- Opening Delimiter -
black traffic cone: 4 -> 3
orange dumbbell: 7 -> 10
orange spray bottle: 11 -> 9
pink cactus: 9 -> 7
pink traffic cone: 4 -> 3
- Closing Delimiter -
- Opening Delimiter -
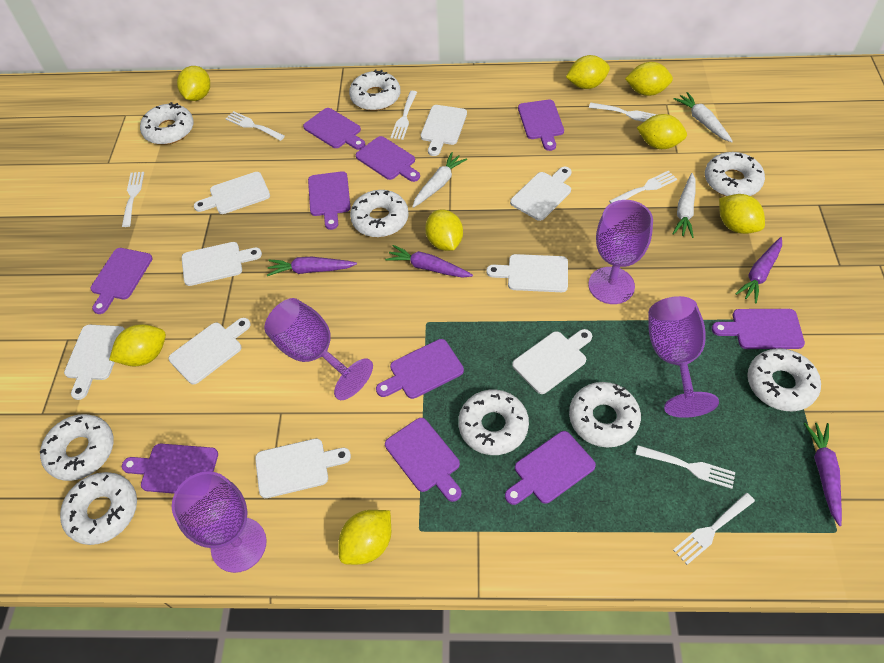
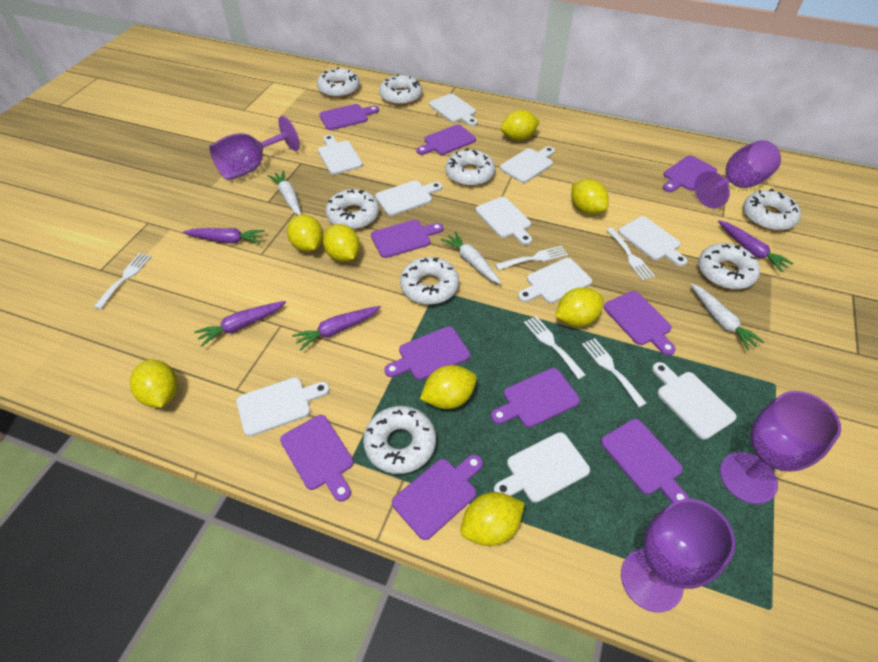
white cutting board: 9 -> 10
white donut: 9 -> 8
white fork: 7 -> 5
- Closing Delimiter -
- Opening Delimiter -
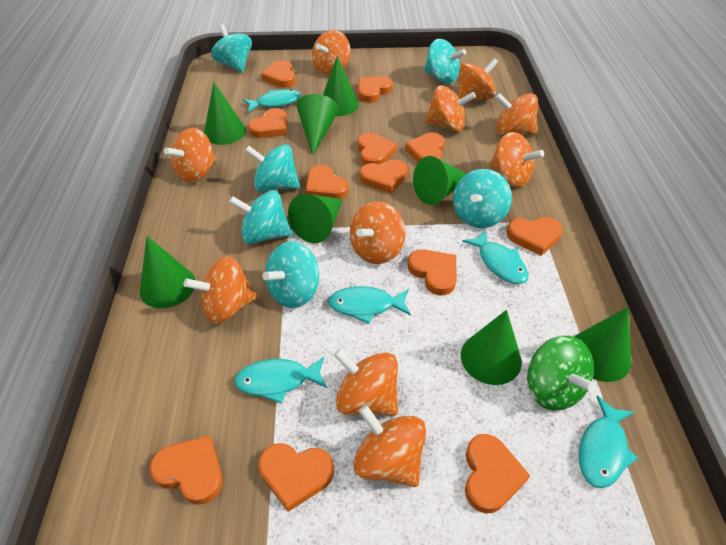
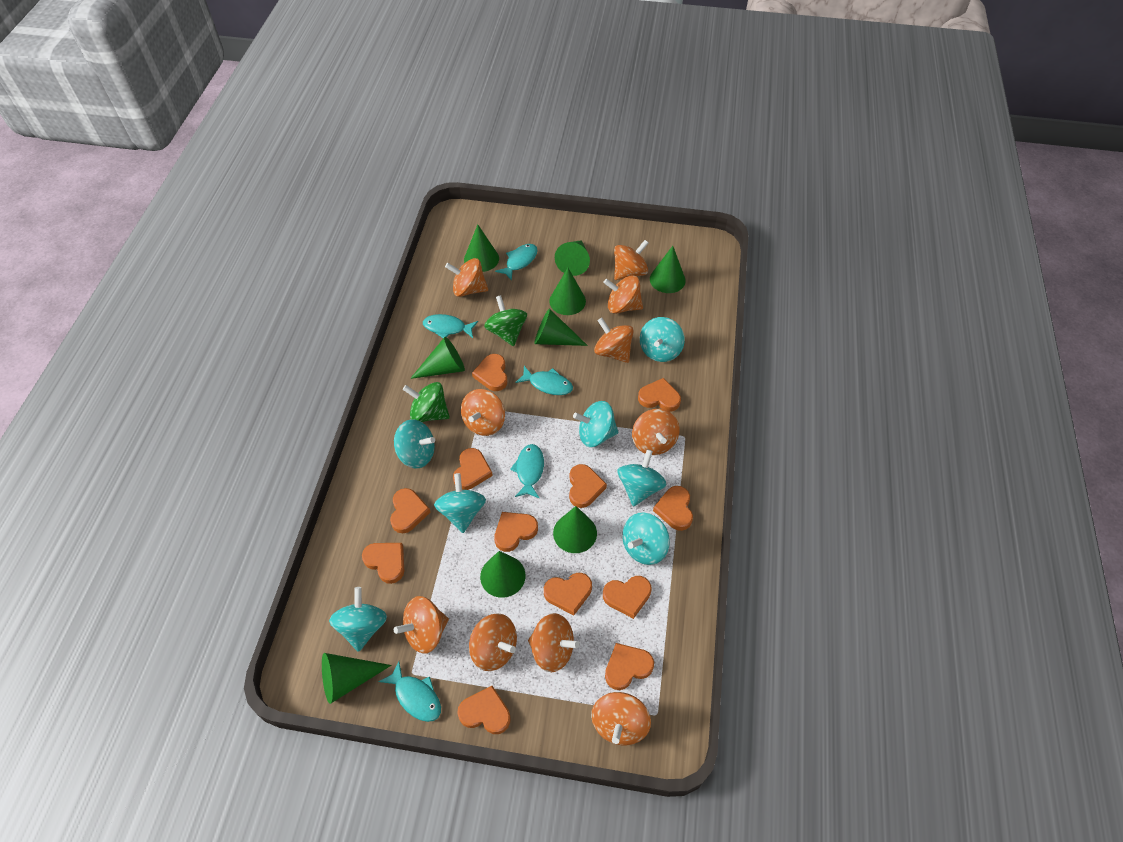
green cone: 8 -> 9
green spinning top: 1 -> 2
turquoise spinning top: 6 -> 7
- Closing Delimiter -
▶ **WHAT YOU NEED TO DO**:
Lines with the string "spinning": pick each one out of the material and return it.

▶ **SOLUTION TO THIS TASK**:
green spinning top: 1 -> 2
turquoise spinning top: 6 -> 7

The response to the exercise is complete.